START Material for this exercise

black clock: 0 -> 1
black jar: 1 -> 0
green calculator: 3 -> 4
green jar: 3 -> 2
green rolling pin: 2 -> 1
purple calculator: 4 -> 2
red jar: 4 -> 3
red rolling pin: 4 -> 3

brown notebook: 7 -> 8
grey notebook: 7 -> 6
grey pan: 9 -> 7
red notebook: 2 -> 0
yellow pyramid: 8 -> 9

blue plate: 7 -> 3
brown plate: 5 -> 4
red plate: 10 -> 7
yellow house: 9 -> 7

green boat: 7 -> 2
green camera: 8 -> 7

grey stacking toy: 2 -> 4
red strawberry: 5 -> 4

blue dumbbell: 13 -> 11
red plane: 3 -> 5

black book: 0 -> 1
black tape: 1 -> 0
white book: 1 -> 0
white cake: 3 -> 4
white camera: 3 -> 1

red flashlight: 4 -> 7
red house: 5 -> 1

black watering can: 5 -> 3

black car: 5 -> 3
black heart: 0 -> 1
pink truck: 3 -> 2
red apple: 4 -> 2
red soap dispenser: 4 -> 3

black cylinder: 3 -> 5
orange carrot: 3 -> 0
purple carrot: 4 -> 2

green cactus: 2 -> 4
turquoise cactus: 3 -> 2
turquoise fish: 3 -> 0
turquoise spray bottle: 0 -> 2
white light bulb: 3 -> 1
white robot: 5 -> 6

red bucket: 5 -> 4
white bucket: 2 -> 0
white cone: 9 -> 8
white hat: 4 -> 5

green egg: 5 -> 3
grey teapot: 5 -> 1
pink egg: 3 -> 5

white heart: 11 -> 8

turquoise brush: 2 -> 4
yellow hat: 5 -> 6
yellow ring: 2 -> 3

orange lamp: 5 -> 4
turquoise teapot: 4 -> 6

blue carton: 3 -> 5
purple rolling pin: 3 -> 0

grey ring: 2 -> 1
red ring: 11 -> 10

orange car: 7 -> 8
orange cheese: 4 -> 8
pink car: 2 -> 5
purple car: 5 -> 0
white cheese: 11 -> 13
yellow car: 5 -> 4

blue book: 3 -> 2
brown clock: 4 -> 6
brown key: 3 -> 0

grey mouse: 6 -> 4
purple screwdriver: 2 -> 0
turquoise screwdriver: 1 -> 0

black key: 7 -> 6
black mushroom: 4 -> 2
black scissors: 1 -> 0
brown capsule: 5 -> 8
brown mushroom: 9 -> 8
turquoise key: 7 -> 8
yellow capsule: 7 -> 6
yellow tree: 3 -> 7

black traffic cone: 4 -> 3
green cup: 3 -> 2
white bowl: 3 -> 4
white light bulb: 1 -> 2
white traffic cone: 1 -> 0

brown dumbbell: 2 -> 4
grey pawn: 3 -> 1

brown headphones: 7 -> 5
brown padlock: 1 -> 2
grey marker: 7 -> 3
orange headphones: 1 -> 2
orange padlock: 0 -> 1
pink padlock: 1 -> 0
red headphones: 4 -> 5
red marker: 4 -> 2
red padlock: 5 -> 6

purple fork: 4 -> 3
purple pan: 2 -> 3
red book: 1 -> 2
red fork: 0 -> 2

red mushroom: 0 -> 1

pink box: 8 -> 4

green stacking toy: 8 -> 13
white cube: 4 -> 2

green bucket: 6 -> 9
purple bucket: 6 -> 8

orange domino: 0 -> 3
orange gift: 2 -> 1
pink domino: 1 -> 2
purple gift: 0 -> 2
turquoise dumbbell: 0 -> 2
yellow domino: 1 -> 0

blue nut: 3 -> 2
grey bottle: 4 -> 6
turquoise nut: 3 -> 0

END Material for this exercise

The number alone is the answer: work out how many lines in the data contain "pink".

6